WORKING DATA ::
═══
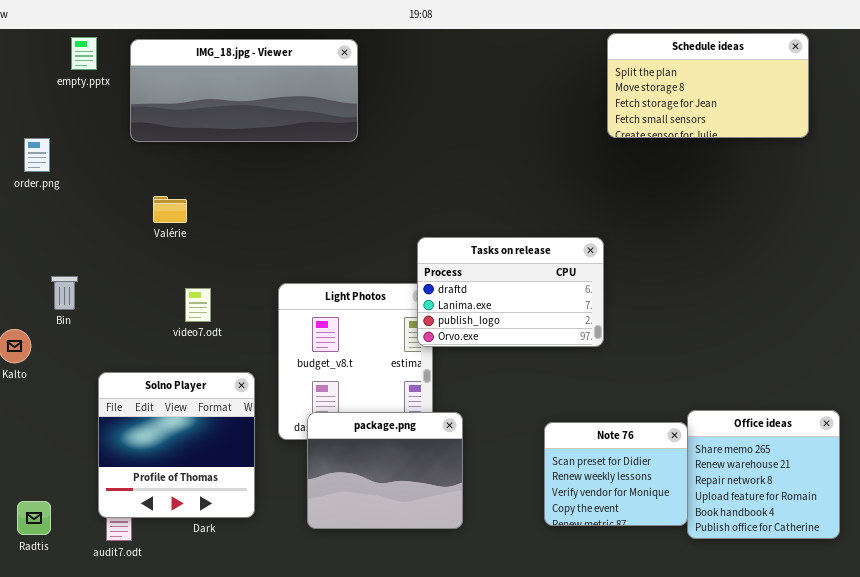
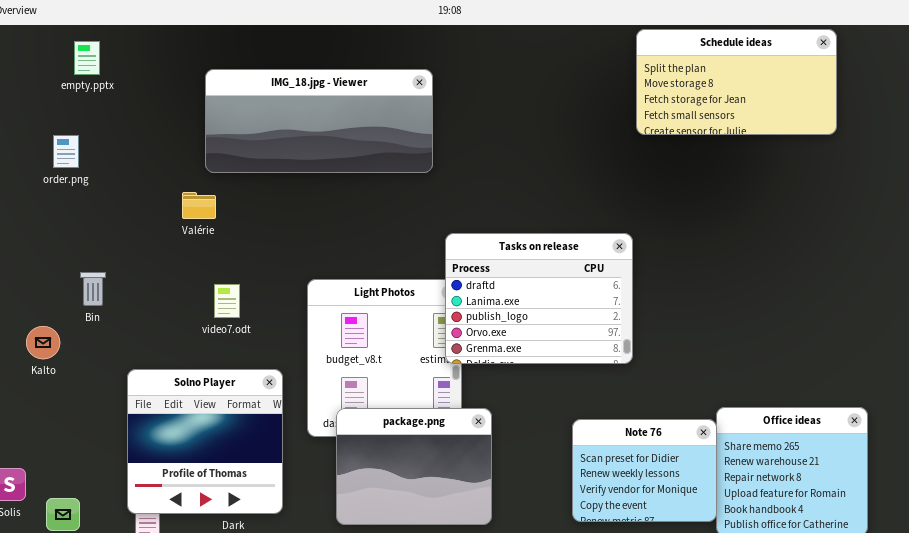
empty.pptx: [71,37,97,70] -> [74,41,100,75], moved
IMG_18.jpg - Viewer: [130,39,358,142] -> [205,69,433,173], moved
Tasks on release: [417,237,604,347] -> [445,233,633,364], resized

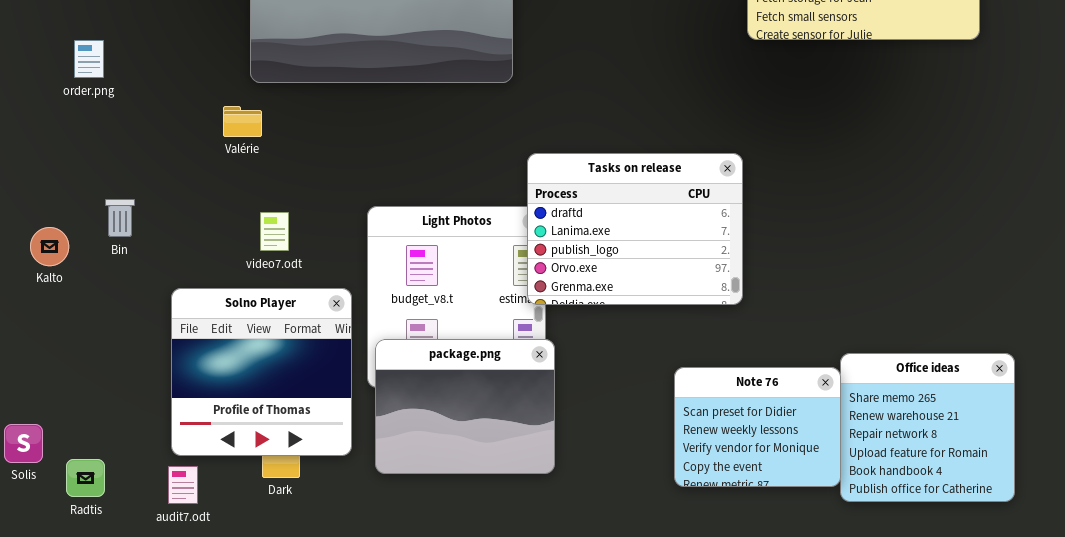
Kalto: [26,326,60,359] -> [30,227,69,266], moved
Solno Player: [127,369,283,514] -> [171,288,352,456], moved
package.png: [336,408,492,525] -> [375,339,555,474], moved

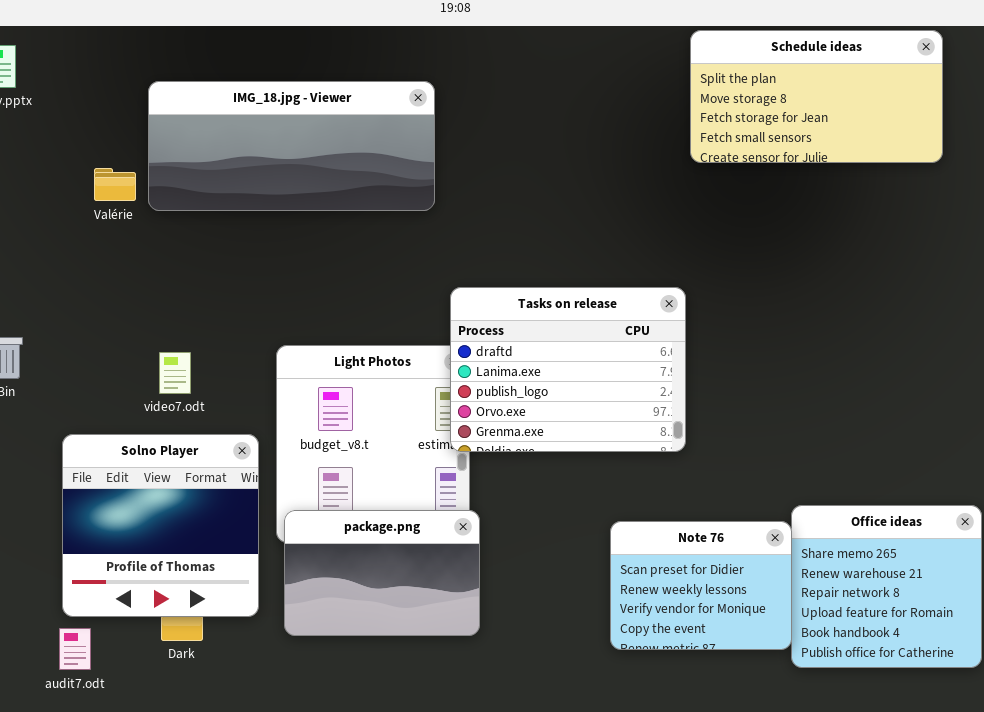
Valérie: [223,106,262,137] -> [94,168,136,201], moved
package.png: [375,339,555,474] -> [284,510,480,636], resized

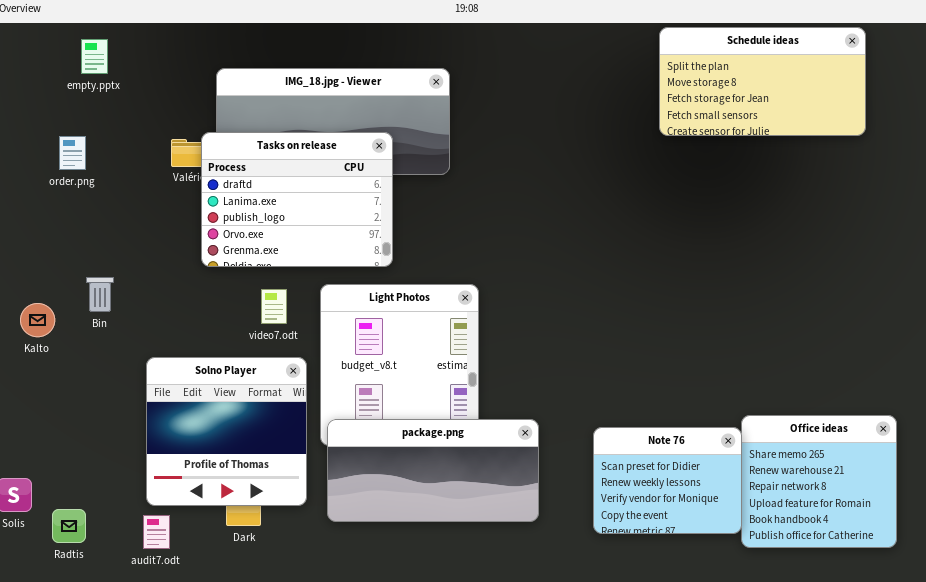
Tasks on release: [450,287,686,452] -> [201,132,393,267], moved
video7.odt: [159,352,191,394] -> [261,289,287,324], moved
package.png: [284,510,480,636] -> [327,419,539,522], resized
═══
WORK TO BE COMPLETED ::
Omitting all pictures, restate word for word the lines from the one containing "IMG_18.jpg - Viewer: [130,39,358,142]" through the last line of the data.

SOLUTION TO THIS TASK ::
IMG_18.jpg - Viewer: [130,39,358,142] -> [205,69,433,173], moved
Tasks on release: [417,237,604,347] -> [445,233,633,364], resized

Kalto: [26,326,60,359] -> [30,227,69,266], moved
Solno Player: [127,369,283,514] -> [171,288,352,456], moved
package.png: [336,408,492,525] -> [375,339,555,474], moved

Valérie: [223,106,262,137] -> [94,168,136,201], moved
package.png: [375,339,555,474] -> [284,510,480,636], resized

Tasks on release: [450,287,686,452] -> [201,132,393,267], moved
video7.odt: [159,352,191,394] -> [261,289,287,324], moved
package.png: [284,510,480,636] -> [327,419,539,522], resized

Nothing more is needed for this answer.